Stored dataset items:

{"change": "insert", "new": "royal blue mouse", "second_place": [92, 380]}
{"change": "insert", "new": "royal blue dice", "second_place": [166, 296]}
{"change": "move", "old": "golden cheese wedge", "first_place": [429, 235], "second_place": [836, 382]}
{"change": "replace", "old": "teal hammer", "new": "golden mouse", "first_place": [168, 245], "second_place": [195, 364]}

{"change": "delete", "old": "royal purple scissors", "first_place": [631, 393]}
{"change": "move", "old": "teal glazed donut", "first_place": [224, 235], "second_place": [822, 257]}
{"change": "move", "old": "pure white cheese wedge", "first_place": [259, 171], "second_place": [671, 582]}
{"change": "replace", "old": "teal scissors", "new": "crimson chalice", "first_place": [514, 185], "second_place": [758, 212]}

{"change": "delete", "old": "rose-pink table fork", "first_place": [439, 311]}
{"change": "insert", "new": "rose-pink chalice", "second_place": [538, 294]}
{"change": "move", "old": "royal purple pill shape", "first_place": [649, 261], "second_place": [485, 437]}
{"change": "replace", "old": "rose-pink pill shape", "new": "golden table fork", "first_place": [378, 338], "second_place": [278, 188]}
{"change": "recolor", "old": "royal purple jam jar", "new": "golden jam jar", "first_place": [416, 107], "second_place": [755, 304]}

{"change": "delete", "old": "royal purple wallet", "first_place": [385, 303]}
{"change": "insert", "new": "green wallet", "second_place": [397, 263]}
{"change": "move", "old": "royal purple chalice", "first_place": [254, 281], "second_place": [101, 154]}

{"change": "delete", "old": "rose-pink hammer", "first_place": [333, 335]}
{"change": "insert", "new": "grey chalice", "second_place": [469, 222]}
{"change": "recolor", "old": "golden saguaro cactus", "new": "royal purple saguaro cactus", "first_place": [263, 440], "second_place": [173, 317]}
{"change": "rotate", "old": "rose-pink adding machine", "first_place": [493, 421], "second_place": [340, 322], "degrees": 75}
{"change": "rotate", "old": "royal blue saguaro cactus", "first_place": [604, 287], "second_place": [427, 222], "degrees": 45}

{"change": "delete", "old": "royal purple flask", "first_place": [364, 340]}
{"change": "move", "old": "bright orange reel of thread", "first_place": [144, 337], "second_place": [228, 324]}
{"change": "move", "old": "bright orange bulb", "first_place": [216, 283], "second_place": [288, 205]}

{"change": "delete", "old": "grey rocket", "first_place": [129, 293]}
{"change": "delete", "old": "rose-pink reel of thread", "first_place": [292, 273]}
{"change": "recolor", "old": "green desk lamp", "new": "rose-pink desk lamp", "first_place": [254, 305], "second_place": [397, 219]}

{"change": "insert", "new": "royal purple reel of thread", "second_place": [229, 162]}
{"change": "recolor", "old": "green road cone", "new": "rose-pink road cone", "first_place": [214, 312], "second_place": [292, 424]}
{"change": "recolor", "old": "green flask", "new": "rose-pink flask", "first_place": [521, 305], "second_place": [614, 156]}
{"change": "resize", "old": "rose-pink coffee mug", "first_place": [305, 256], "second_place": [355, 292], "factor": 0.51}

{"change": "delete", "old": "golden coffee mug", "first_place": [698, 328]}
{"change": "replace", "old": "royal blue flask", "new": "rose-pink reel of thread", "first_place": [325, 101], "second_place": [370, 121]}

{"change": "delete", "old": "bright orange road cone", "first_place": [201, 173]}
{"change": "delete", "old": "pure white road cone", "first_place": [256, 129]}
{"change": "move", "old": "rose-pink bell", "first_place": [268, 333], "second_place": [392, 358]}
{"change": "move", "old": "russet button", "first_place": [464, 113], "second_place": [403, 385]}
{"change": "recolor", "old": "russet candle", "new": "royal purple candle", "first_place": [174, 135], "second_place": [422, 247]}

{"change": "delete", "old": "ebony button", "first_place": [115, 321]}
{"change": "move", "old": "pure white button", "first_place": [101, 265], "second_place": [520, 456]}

THE TASK
Copy all lines from the entries that contain the word "road".

ANSWER TO THIS TASK
{"change": "recolor", "old": "green road cone", "new": "rose-pink road cone", "first_place": [214, 312], "second_place": [292, 424]}
{"change": "delete", "old": "bright orange road cone", "first_place": [201, 173]}
{"change": "delete", "old": "pure white road cone", "first_place": [256, 129]}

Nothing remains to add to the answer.